ABOUT THIS TASK — Could the entries below be reproduced exactly, with the images removed?

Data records
##############################
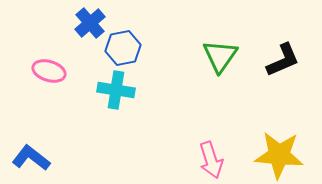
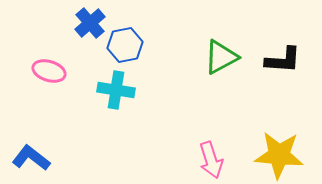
blue hexagon: moved 2 px right, 3 px up
green triangle: moved 1 px right, 1 px down; rotated 27 degrees clockwise
black L-shape: rotated 27 degrees clockwise
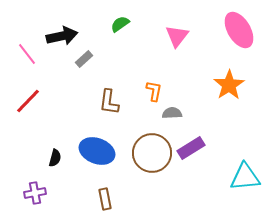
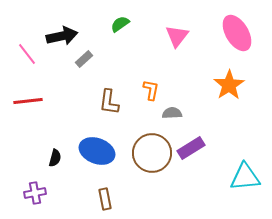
pink ellipse: moved 2 px left, 3 px down
orange L-shape: moved 3 px left, 1 px up
red line: rotated 40 degrees clockwise
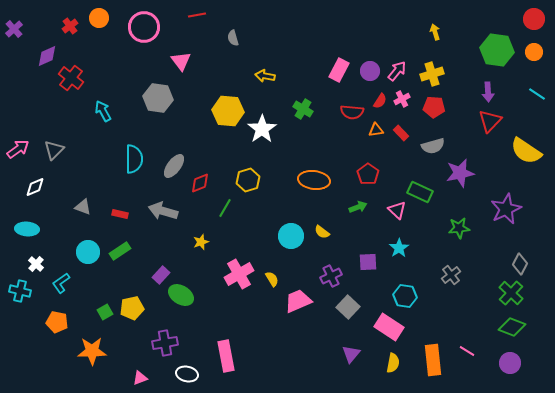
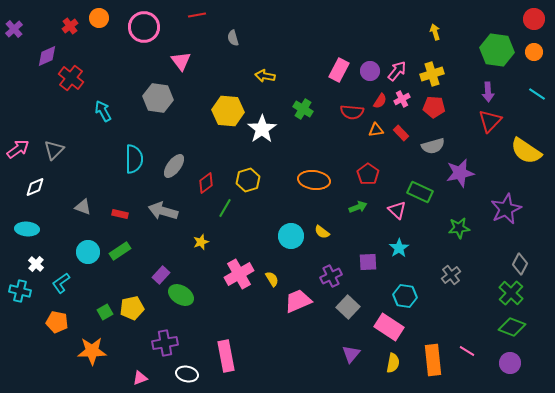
red diamond at (200, 183): moved 6 px right; rotated 15 degrees counterclockwise
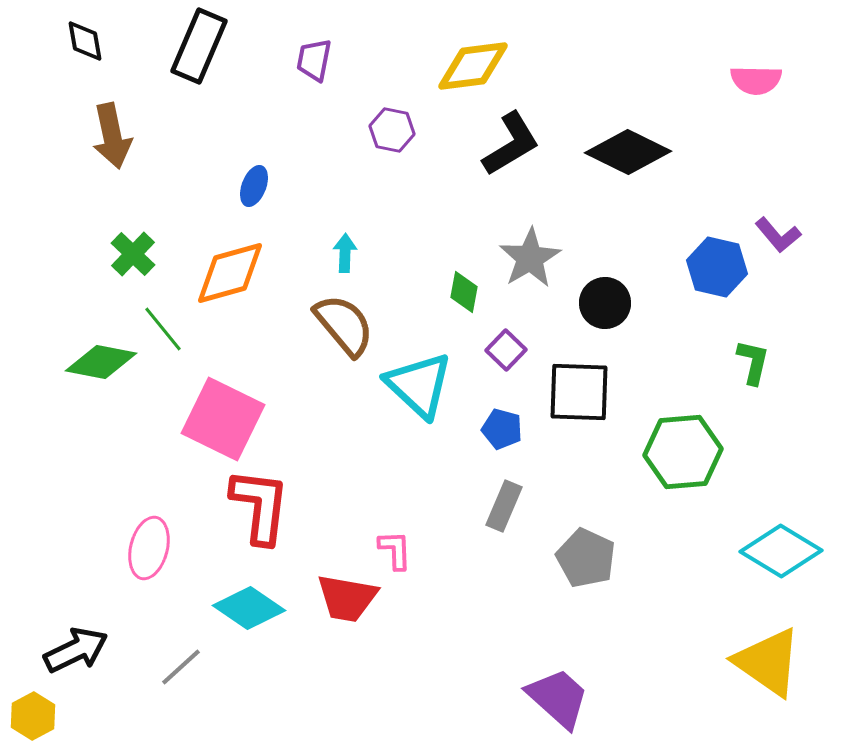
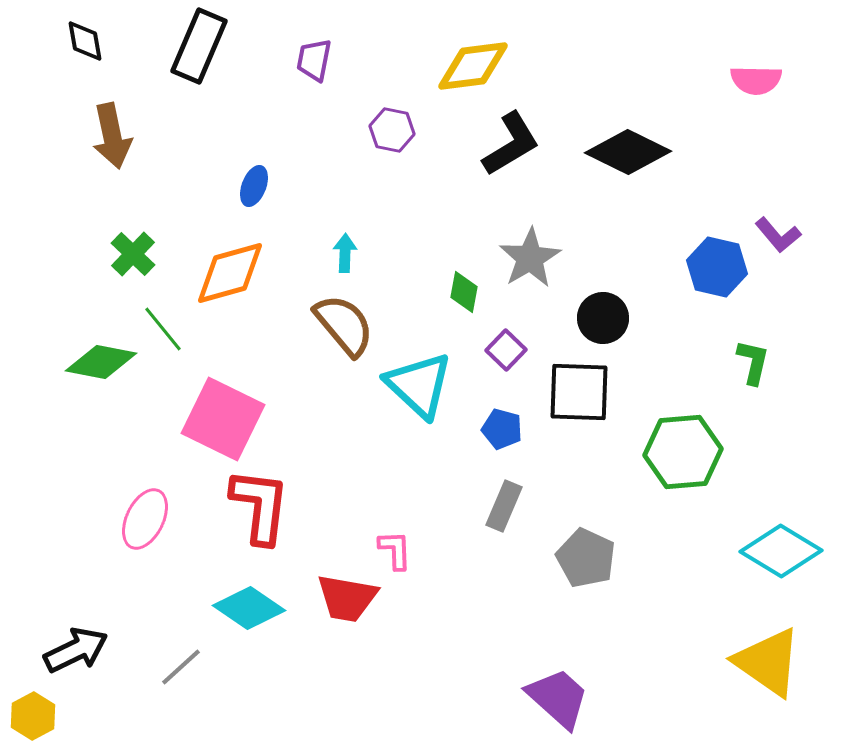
##############################
EXERCISE SOLUTION —
blue hexagon: moved 2 px right, 3 px up
green triangle: moved 1 px right, 1 px down; rotated 27 degrees clockwise
black L-shape: rotated 27 degrees clockwise
pink ellipse: moved 2 px left, 3 px down
orange L-shape: moved 3 px left, 1 px up
red line: rotated 40 degrees clockwise
red diamond at (200, 183): moved 6 px right; rotated 15 degrees counterclockwise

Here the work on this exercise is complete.